**How to complete this task:** The answer should be the records below, word for word, with every image left out.

Task data Start Marker

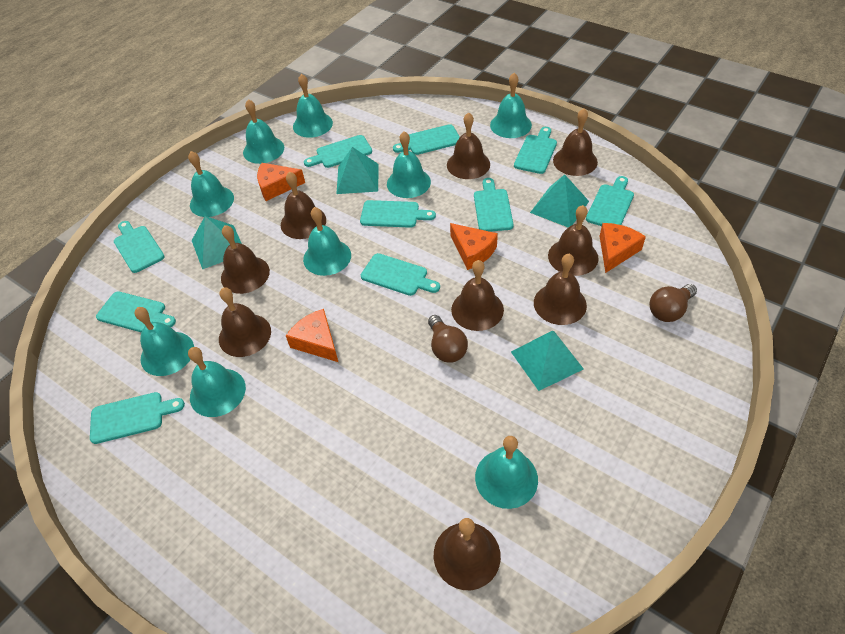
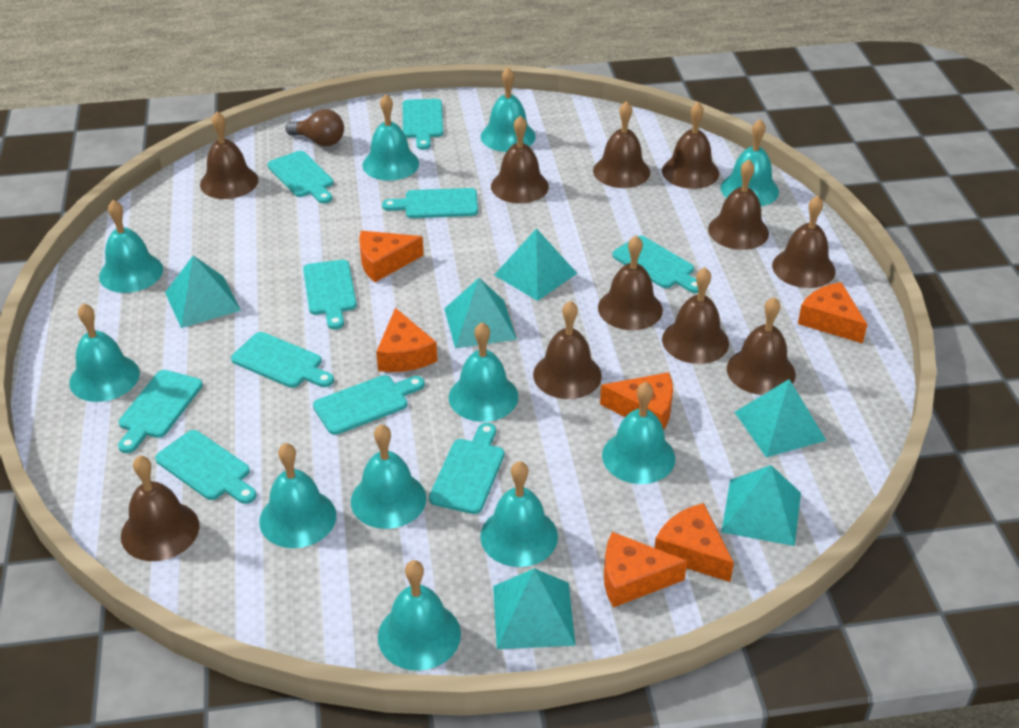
brown bell: [219,287,271,357] [221,225,270,294] [281,172,326,239] [434,518,501,590] [447,112,490,179] [451,260,504,331] [534,254,587,325] [548,205,599,276] [553,108,598,176] = 9 -> [121,455,199,561] [200,112,258,199] [491,116,549,203] [533,301,602,399] [593,101,650,188] [598,235,663,330] [662,102,719,189] [662,267,729,364] [708,160,769,250] [727,297,796,395] [772,196,836,288] = 11
brown light bulb: [428,315,468,363] [650,284,697,322] = 2 -> [286,109,344,146] = 1
orange cheese: [257,163,305,201] [286,309,338,362] [450,223,498,270] [600,223,646,273] = 4 -> [359,231,424,282] [376,308,437,372] [600,372,673,430] [604,532,687,608] [655,503,734,582] [798,282,867,343] = 6
turquoise bell: [134,307,194,376] [188,151,234,217] [188,347,246,417] [243,99,284,164] [293,74,333,138] [303,207,351,276] [387,131,431,198] [475,436,538,509] [490,73,532,138] = 9 -> [69,303,140,402] [99,200,163,293] [259,443,336,548] [351,424,426,529] [362,94,419,181] [378,560,461,671] [449,322,518,422] [480,461,558,567] [481,67,536,152] [602,382,675,484] [721,119,779,206] = 11
turquoise pyramid: [192,216,242,270] [337,147,379,194] [511,331,584,391] [530,174,589,227] = 4 -> [165,255,241,328] [444,278,517,349] [493,568,576,649] [494,228,577,301] [721,465,801,546] [735,379,827,458] = 6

Task data End Marker

**Result:**
brown bell: [219,287,271,357] [221,225,270,294] [281,172,326,239] [434,518,501,590] [447,112,490,179] [451,260,504,331] [534,254,587,325] [548,205,599,276] [553,108,598,176] = 9 -> [121,455,199,561] [200,112,258,199] [491,116,549,203] [533,301,602,399] [593,101,650,188] [598,235,663,330] [662,102,719,189] [662,267,729,364] [708,160,769,250] [727,297,796,395] [772,196,836,288] = 11
brown light bulb: [428,315,468,363] [650,284,697,322] = 2 -> [286,109,344,146] = 1
orange cheese: [257,163,305,201] [286,309,338,362] [450,223,498,270] [600,223,646,273] = 4 -> [359,231,424,282] [376,308,437,372] [600,372,673,430] [604,532,687,608] [655,503,734,582] [798,282,867,343] = 6
turquoise bell: [134,307,194,376] [188,151,234,217] [188,347,246,417] [243,99,284,164] [293,74,333,138] [303,207,351,276] [387,131,431,198] [475,436,538,509] [490,73,532,138] = 9 -> [69,303,140,402] [99,200,163,293] [259,443,336,548] [351,424,426,529] [362,94,419,181] [378,560,461,671] [449,322,518,422] [480,461,558,567] [481,67,536,152] [602,382,675,484] [721,119,779,206] = 11
turquoise pyramid: [192,216,242,270] [337,147,379,194] [511,331,584,391] [530,174,589,227] = 4 -> [165,255,241,328] [444,278,517,349] [493,568,576,649] [494,228,577,301] [721,465,801,546] [735,379,827,458] = 6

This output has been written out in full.